Your answer must be the line holding "blue slope E8:F10" followed by every later line through the end of the entries, exactly as written.

┄┄┄┄┄┄

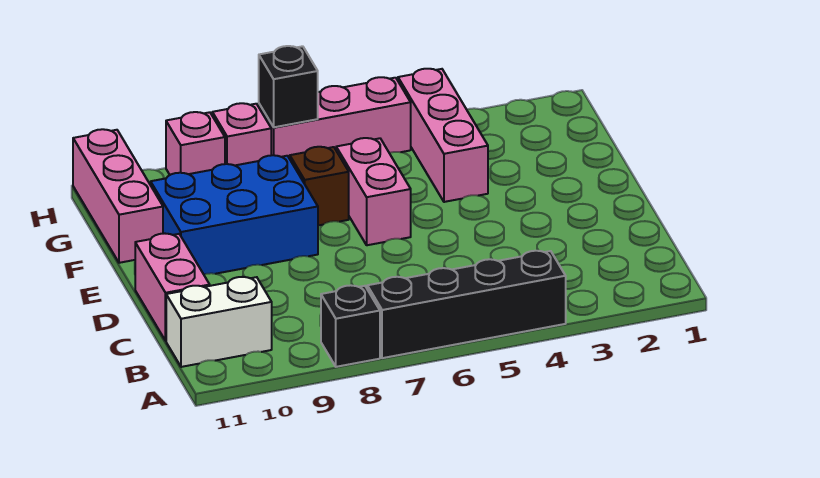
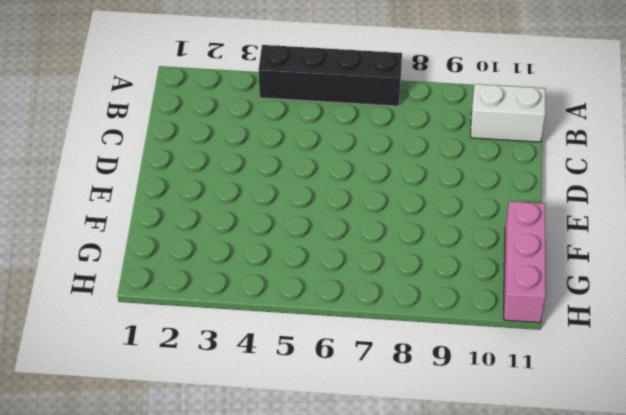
none -> black brick A8 level 1
none -> pink brick C11:D11 level 1
none -> pink brick E6:F6 level 1

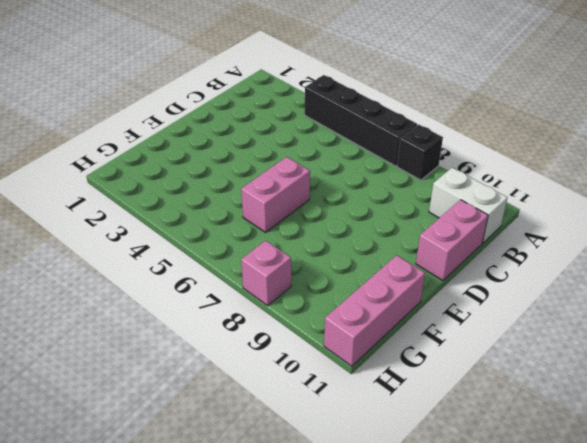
none -> blue brick E8:F10 level 1
none -> pink brick F4:H4 level 1
none -> brown brick F7 level 1

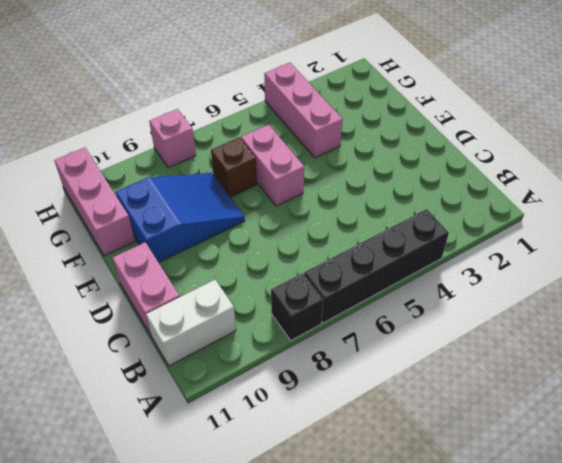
blue slope E8:F10 level 1 top 10 -> blue brick E8:F10 level 1
none -> pink brick H5:H7 level 1
none -> pink brick H9 level 1
none -> black brick H7 level 2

┄┄┄┄┄┄

(Solution):
blue slope E8:F10 level 1 top 10 -> blue brick E8:F10 level 1
none -> pink brick H5:H7 level 1
none -> pink brick H9 level 1
none -> black brick H7 level 2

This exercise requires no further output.